**RECORDS FOR THE TASK**
------------------------

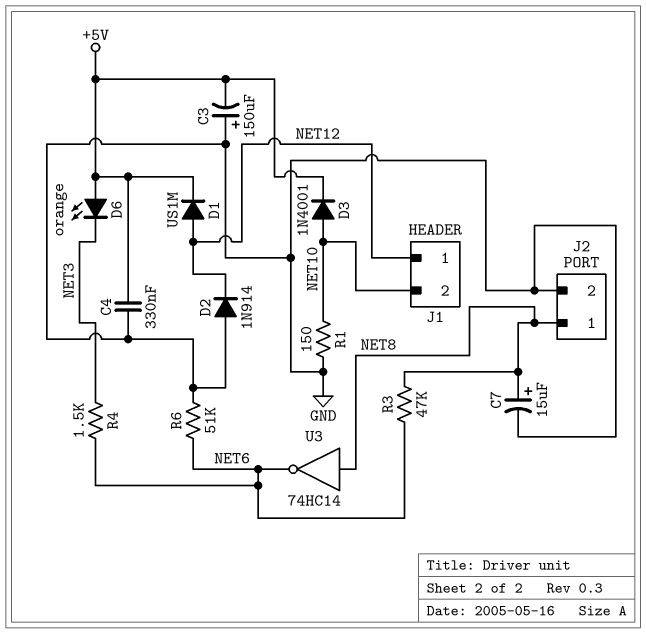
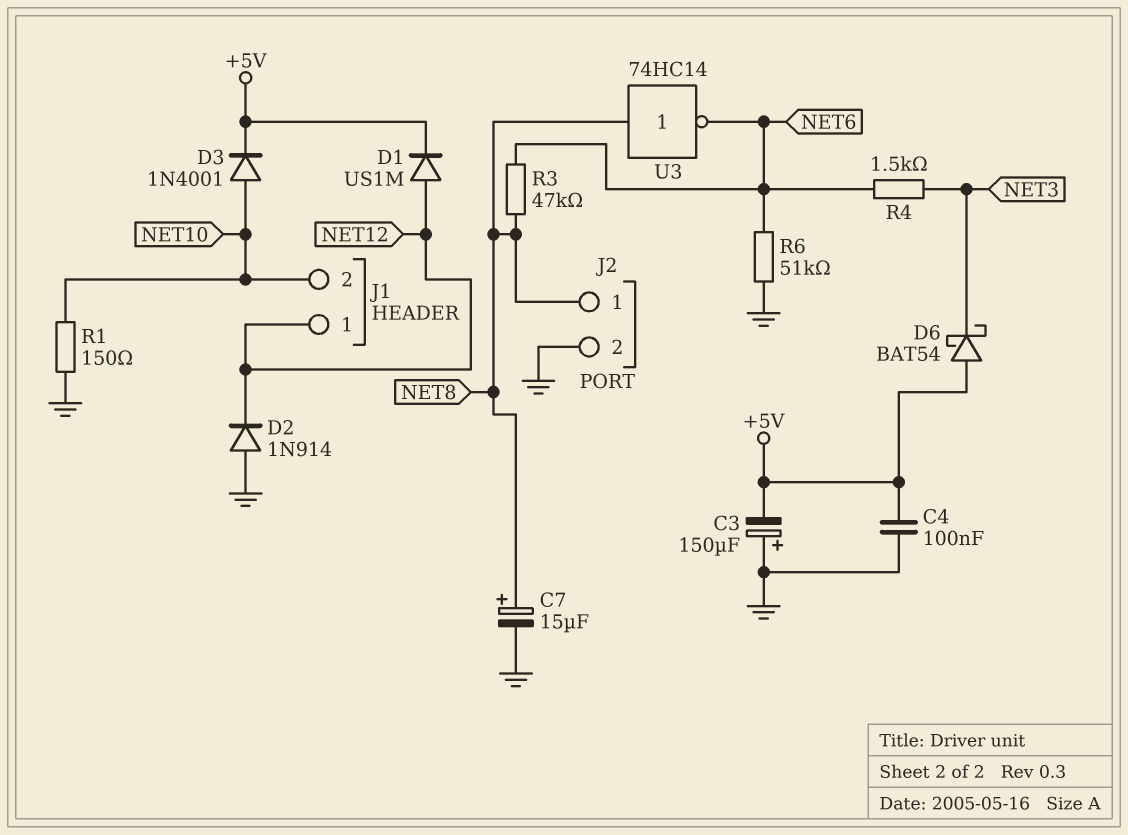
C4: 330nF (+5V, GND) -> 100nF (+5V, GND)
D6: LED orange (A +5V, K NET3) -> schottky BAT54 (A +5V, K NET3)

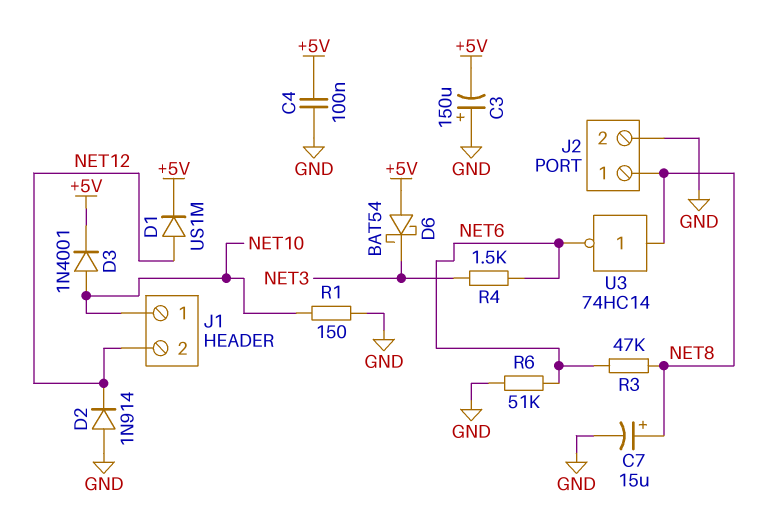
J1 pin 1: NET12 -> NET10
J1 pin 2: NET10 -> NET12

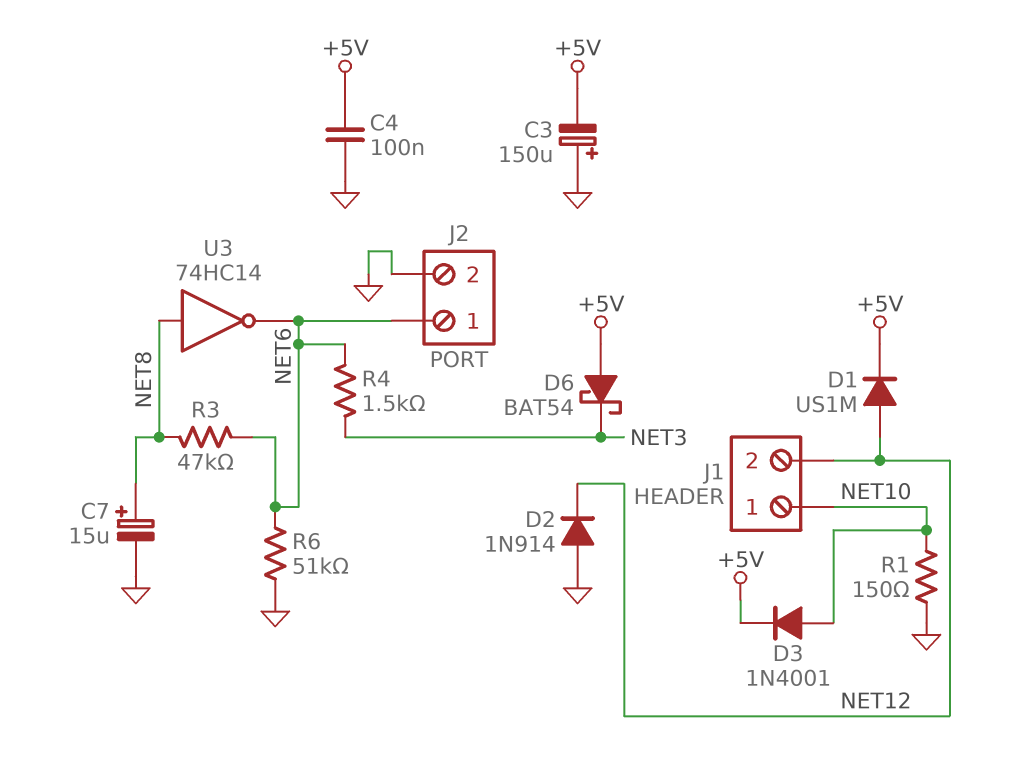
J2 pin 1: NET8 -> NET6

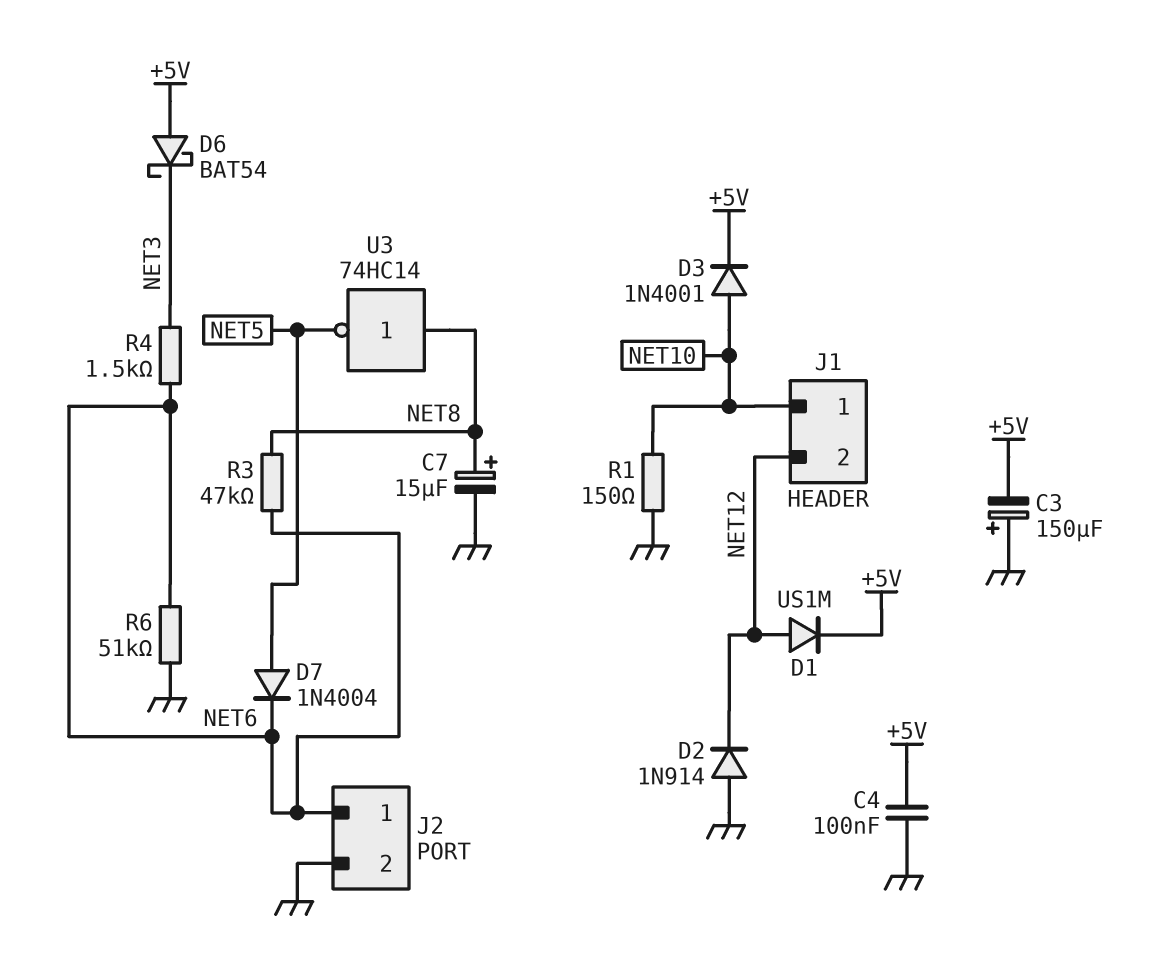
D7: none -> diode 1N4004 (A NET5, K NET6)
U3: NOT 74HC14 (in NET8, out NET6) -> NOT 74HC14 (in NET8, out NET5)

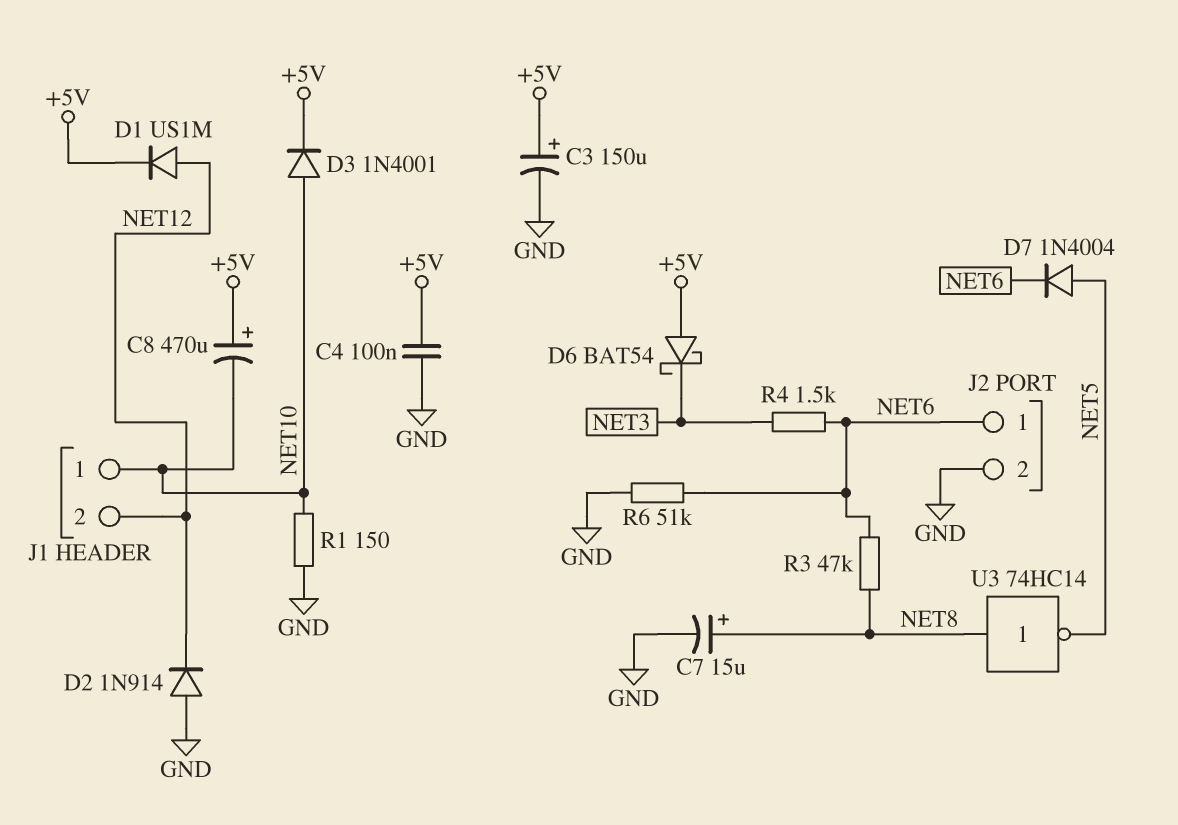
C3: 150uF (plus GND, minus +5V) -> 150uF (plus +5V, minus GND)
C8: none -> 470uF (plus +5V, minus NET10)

------------------------

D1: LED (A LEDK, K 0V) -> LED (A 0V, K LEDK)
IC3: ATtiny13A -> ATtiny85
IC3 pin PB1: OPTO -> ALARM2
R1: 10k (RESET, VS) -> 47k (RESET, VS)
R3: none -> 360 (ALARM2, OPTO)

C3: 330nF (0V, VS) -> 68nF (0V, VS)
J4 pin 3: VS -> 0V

------------------------

**EXERCISE AIM**
Find the word "none" in the records, and report each line that has it.

**EXERCISE RESULT**
D7: none -> diode 1N4004 (A NET5, K NET6)
C8: none -> 470uF (plus +5V, minus NET10)
R3: none -> 360 (ALARM2, OPTO)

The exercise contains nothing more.